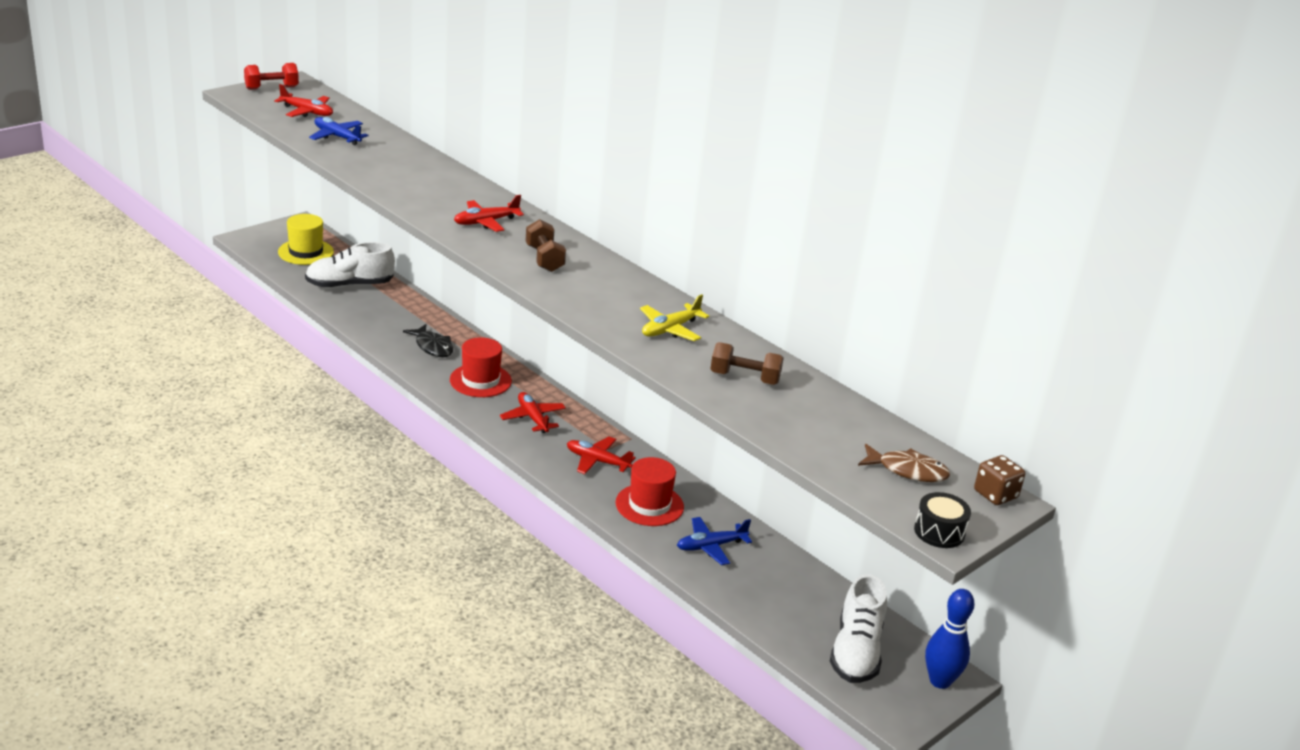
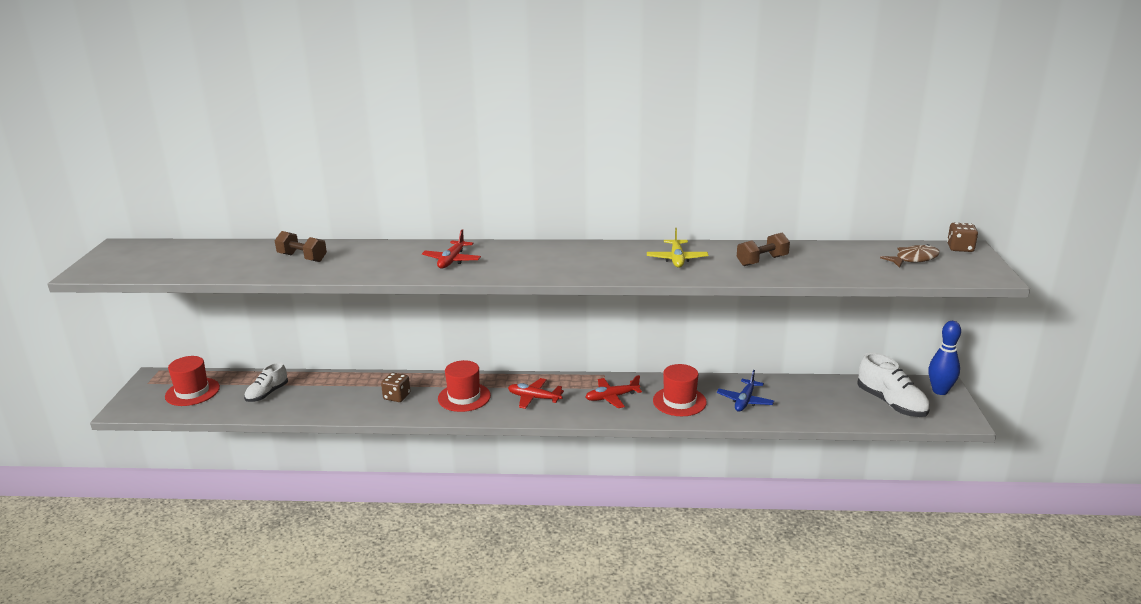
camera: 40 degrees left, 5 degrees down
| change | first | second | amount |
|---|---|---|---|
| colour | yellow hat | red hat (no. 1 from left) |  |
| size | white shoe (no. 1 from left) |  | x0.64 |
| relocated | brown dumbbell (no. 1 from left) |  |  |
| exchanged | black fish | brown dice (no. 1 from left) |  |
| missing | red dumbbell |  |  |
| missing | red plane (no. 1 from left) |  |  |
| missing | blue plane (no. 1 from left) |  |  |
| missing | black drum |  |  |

__________________________________________________

▶ **TASK DETAILS**: Output the lines above verbatim, images excluded.

▶ **TASK SOLUTION**:
camera: 40 degrees left, 5 degrees down
| change | first | second | amount |
|---|---|---|---|
| colour | yellow hat | red hat (no. 1 from left) |  |
| size | white shoe (no. 1 from left) |  | x0.64 |
| relocated | brown dumbbell (no. 1 from left) |  |  |
| exchanged | black fish | brown dice (no. 1 from left) |  |
| missing | red dumbbell |  |  |
| missing | red plane (no. 1 from left) |  |  |
| missing | blue plane (no. 1 from left) |  |  |
| missing | black drum |  |  |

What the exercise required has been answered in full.